[[ DATA TO USE open ]]

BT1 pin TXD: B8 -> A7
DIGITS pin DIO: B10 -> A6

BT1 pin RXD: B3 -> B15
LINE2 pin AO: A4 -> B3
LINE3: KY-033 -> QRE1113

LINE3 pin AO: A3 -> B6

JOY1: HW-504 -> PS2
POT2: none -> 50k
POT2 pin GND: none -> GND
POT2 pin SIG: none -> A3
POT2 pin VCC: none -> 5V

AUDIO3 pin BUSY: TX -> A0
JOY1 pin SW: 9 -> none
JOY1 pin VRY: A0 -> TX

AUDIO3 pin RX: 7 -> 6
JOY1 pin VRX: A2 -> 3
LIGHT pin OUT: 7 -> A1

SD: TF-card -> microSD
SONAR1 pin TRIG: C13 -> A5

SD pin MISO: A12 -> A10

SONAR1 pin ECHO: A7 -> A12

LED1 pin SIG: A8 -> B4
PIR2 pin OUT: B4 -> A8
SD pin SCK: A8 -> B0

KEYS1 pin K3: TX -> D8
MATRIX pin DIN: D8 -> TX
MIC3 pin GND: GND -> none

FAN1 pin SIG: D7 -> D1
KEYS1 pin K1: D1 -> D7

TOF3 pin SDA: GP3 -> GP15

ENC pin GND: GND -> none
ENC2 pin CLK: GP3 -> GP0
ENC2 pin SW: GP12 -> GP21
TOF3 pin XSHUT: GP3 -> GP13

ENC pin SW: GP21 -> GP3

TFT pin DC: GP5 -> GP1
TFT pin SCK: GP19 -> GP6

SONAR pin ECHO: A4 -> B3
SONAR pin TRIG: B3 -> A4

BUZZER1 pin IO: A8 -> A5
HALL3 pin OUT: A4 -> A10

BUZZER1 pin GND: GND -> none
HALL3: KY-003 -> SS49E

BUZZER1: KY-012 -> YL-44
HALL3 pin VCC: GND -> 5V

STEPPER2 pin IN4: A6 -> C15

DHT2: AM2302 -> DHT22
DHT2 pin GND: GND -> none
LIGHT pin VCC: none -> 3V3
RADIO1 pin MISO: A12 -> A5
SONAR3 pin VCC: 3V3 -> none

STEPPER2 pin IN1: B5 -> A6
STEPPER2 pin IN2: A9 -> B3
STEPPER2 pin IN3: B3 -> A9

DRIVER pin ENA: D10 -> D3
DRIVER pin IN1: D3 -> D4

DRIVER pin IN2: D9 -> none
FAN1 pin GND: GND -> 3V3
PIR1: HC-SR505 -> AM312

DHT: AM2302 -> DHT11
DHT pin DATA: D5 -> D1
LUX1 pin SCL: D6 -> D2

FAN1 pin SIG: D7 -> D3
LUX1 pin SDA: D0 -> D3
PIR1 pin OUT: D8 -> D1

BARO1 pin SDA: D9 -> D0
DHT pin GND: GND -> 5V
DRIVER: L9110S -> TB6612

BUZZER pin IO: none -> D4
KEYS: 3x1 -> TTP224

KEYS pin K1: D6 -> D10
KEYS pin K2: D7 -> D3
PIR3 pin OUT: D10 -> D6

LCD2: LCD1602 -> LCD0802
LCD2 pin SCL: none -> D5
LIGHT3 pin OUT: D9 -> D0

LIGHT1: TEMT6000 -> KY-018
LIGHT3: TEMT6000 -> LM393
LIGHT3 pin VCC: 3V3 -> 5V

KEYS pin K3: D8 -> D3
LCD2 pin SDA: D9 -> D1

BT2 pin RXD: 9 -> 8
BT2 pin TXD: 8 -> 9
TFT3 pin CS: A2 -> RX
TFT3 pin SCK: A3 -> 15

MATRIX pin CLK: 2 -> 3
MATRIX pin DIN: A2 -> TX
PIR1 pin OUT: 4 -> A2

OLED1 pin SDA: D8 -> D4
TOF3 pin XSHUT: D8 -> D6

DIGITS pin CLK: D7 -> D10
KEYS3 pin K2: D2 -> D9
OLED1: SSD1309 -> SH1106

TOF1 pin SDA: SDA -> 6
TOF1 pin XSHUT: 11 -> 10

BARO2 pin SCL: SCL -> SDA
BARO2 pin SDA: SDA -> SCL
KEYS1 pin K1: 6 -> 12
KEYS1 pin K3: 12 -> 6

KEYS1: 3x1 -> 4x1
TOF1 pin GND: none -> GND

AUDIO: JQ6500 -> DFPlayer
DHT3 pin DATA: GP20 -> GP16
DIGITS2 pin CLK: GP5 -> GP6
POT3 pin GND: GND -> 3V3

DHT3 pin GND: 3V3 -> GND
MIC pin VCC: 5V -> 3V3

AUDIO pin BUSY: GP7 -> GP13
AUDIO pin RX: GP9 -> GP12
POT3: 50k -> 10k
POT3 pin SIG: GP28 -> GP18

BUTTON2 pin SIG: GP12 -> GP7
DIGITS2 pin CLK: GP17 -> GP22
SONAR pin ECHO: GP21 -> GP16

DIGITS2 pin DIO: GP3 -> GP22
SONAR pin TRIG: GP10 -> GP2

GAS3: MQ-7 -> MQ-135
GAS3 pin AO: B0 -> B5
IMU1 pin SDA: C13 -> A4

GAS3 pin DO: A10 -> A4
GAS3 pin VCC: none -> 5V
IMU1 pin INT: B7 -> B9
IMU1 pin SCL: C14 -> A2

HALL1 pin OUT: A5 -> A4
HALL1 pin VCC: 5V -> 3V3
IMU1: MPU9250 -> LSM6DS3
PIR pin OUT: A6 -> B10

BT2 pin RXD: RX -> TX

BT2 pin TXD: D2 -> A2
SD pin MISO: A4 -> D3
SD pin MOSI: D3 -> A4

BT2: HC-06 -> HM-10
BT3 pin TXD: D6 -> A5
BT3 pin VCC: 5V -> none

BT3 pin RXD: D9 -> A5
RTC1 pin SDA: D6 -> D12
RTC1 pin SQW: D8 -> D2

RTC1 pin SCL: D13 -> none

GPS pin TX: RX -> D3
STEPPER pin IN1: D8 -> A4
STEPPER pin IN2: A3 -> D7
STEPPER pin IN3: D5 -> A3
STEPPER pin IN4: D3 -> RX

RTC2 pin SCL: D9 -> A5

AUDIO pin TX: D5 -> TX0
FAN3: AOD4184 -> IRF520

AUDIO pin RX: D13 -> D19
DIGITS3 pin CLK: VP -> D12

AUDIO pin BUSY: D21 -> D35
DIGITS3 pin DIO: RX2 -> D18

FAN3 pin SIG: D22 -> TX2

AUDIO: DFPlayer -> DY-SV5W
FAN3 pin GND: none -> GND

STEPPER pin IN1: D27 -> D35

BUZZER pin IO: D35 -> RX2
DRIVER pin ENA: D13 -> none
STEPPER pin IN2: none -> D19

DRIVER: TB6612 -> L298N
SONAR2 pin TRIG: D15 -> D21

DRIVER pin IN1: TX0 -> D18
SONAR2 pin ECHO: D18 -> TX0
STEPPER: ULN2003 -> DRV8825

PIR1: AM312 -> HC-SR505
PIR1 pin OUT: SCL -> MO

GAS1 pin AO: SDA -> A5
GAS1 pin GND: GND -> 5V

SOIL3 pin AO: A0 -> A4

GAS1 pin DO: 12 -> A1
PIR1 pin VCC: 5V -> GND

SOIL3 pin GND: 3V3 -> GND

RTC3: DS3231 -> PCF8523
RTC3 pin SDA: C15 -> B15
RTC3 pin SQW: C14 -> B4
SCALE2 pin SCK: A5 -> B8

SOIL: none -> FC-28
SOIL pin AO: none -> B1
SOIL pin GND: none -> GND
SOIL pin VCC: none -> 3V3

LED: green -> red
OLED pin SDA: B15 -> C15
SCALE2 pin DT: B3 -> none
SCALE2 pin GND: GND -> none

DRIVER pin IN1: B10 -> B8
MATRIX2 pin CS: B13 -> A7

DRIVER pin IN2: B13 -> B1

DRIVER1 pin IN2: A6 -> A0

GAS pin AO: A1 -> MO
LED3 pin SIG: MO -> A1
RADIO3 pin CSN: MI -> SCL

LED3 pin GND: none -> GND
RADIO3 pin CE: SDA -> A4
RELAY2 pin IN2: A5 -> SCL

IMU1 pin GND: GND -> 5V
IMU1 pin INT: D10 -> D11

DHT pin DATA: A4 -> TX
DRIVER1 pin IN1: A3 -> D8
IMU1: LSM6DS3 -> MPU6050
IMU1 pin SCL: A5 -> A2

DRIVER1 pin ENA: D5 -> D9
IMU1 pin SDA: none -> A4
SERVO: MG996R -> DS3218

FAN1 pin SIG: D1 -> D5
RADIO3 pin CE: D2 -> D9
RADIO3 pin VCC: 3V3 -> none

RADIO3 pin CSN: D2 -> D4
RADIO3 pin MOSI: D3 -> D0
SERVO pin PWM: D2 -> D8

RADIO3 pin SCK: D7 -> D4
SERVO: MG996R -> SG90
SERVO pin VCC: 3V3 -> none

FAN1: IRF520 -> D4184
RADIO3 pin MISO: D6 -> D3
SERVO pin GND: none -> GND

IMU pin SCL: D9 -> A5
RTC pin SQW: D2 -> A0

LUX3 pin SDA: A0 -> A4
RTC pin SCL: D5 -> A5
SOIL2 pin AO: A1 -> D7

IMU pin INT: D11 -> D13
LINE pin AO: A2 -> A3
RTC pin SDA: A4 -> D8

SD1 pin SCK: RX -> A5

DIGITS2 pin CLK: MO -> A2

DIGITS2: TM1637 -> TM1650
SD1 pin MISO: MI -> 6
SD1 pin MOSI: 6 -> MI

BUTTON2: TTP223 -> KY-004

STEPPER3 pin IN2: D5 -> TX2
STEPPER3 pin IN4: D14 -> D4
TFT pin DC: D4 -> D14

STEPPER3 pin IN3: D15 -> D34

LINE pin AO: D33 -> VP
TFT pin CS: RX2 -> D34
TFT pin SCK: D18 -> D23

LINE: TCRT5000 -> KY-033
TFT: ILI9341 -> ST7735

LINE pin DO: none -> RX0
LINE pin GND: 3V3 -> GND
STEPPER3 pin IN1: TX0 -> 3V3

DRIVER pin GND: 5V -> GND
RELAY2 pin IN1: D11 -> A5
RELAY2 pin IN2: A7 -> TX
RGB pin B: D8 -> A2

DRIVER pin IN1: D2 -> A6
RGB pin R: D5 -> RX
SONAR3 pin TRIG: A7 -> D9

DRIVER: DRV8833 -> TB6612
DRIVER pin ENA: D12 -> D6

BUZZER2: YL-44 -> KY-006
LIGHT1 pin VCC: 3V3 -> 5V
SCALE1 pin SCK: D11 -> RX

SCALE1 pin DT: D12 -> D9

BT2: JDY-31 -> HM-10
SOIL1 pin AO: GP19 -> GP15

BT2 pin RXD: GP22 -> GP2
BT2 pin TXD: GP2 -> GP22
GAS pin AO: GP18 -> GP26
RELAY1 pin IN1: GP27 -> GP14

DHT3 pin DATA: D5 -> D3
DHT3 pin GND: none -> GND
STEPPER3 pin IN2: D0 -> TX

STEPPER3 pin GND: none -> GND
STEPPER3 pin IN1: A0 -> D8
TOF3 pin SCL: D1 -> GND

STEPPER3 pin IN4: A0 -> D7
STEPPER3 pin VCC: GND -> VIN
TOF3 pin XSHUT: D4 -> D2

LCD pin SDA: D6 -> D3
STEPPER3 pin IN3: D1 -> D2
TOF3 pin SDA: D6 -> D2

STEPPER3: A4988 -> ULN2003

[[ DATA TO USE closed ]]

WHAT IS REQUIRED → Given the records above, restate word for word only the lines starting at the one with "STEPPER3 pin IN2: D5 -> TX2" and ending at the one with "TOF3 pin SCL: D1 -> GND".

RESULT OF THE EXERCISE →
STEPPER3 pin IN2: D5 -> TX2
STEPPER3 pin IN4: D14 -> D4
TFT pin DC: D4 -> D14

STEPPER3 pin IN3: D15 -> D34

LINE pin AO: D33 -> VP
TFT pin CS: RX2 -> D34
TFT pin SCK: D18 -> D23

LINE: TCRT5000 -> KY-033
TFT: ILI9341 -> ST7735

LINE pin DO: none -> RX0
LINE pin GND: 3V3 -> GND
STEPPER3 pin IN1: TX0 -> 3V3

DRIVER pin GND: 5V -> GND
RELAY2 pin IN1: D11 -> A5
RELAY2 pin IN2: A7 -> TX
RGB pin B: D8 -> A2

DRIVER pin IN1: D2 -> A6
RGB pin R: D5 -> RX
SONAR3 pin TRIG: A7 -> D9

DRIVER: DRV8833 -> TB6612
DRIVER pin ENA: D12 -> D6

BUZZER2: YL-44 -> KY-006
LIGHT1 pin VCC: 3V3 -> 5V
SCALE1 pin SCK: D11 -> RX

SCALE1 pin DT: D12 -> D9

BT2: JDY-31 -> HM-10
SOIL1 pin AO: GP19 -> GP15

BT2 pin RXD: GP22 -> GP2
BT2 pin TXD: GP2 -> GP22
GAS pin AO: GP18 -> GP26
RELAY1 pin IN1: GP27 -> GP14

DHT3 pin DATA: D5 -> D3
DHT3 pin GND: none -> GND
STEPPER3 pin IN2: D0 -> TX

STEPPER3 pin GND: none -> GND
STEPPER3 pin IN1: A0 -> D8
TOF3 pin SCL: D1 -> GND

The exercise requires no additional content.